Request ▸ Retype every one of the rows below word for word, leaving out the pictures.

Data listing ▸
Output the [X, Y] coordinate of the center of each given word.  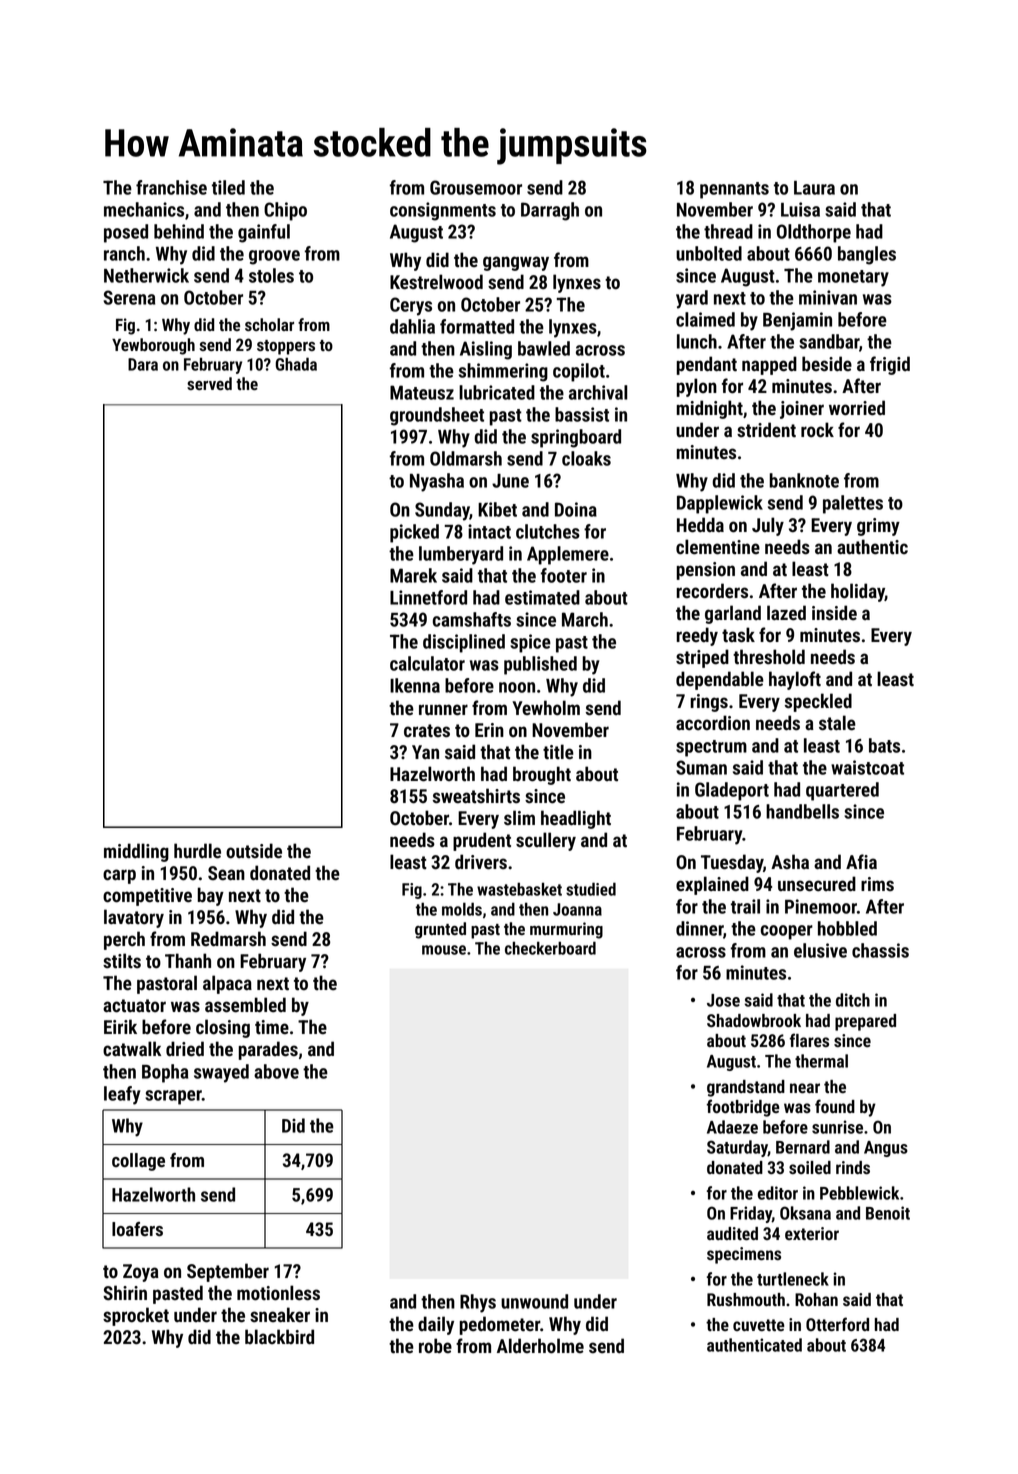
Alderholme [540, 1346]
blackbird [279, 1337]
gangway [516, 263]
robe [435, 1346]
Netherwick [146, 275]
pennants [734, 190]
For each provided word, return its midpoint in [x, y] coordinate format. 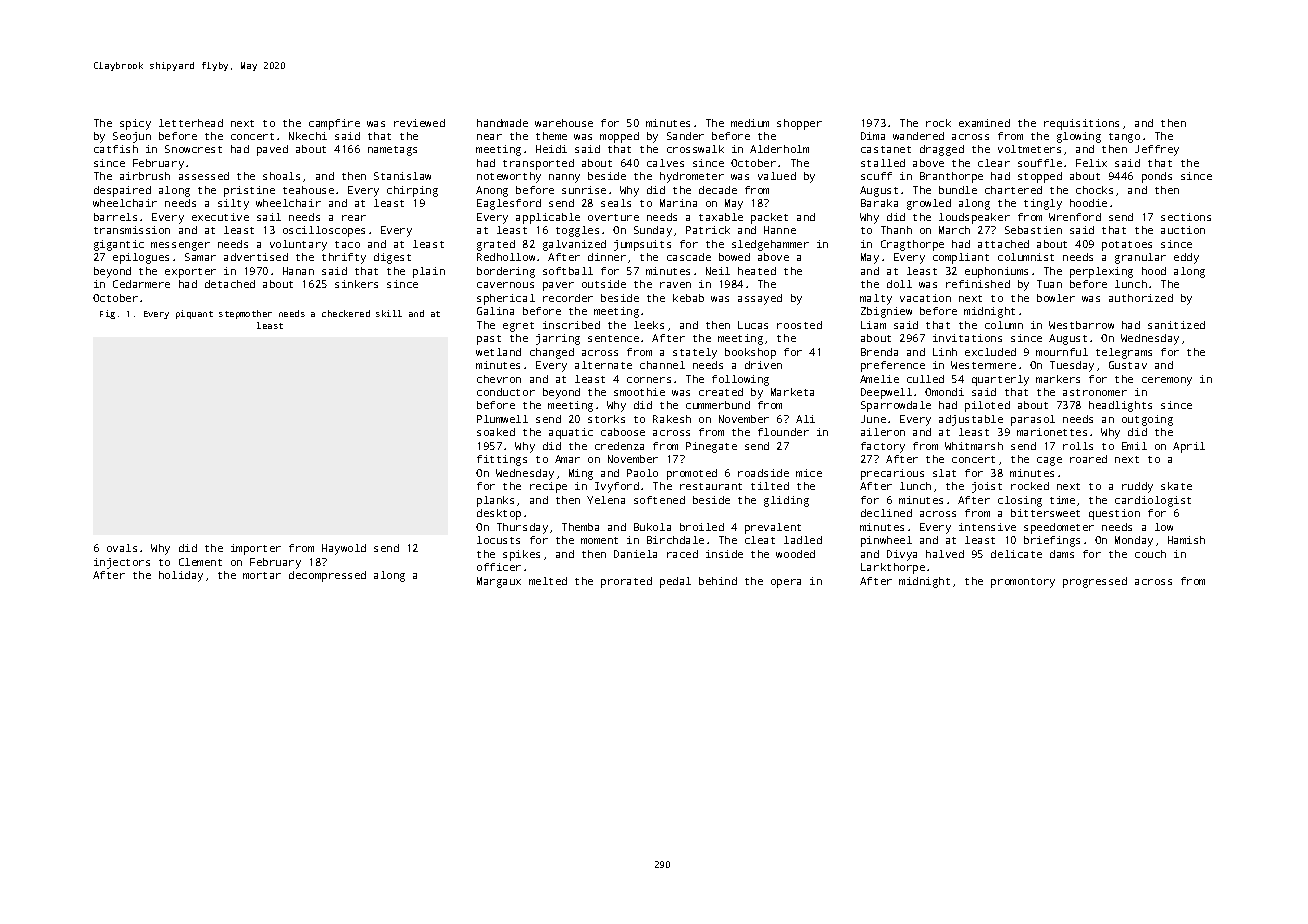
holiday [181, 576]
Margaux [499, 582]
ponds [1157, 177]
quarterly [1000, 380]
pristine [249, 191]
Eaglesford [509, 204]
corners [649, 380]
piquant [194, 314]
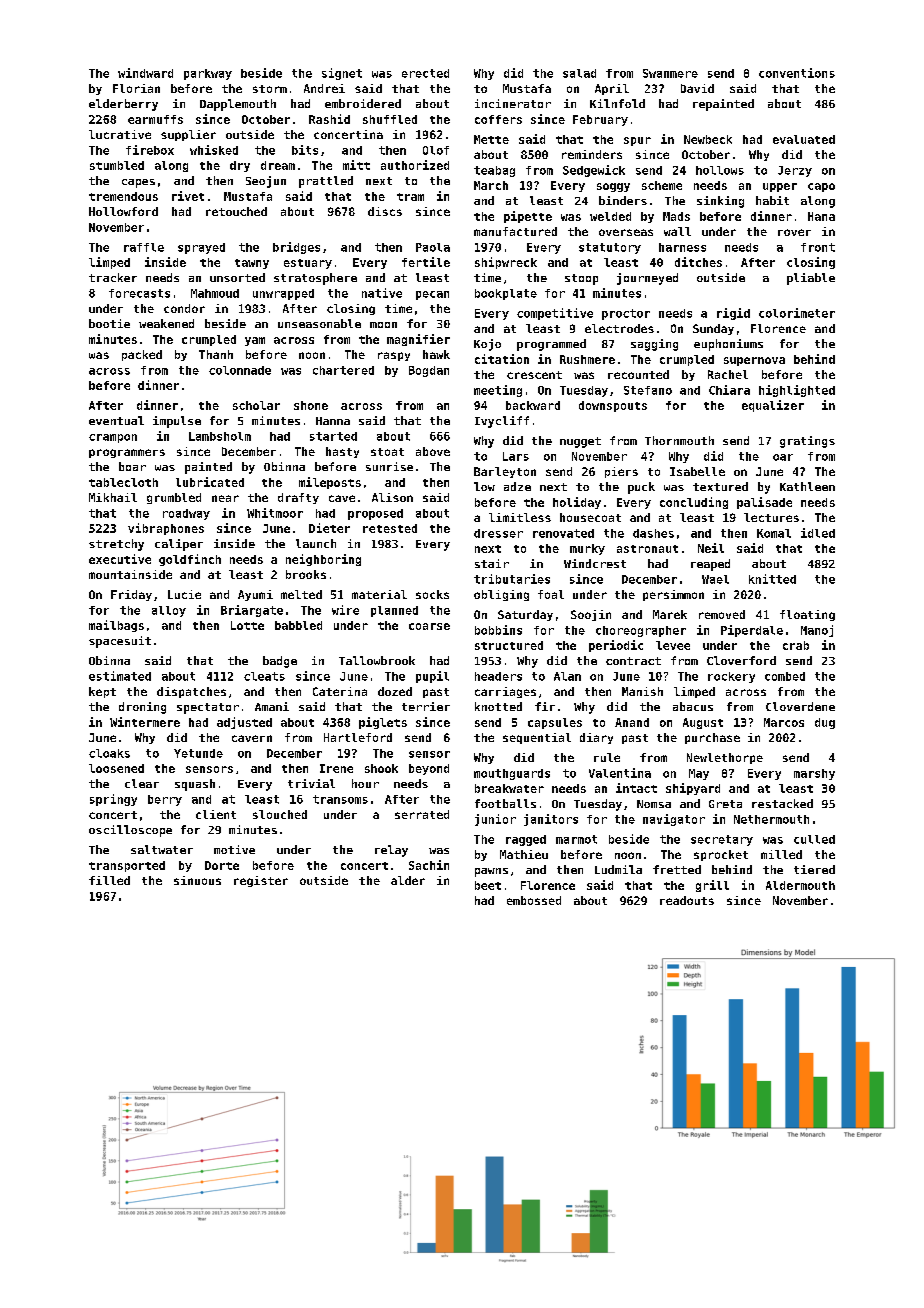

Output ▸
Output the [X, Y] coordinate of the center of each given word.  
Alderholme [540, 1346]
blackbird [279, 1337]
gangway [516, 263]
robe [435, 1346]
Netherwick [146, 275]
pennants [734, 190]
For each provided word, return its midpoint in [x, y] coordinate format. 
holiday [181, 576]
Margaux [499, 582]
ponds [1157, 177]
quarterly [1000, 380]
pristine [249, 191]
Eaglesford [509, 204]
corners [649, 380]
piquant [194, 314]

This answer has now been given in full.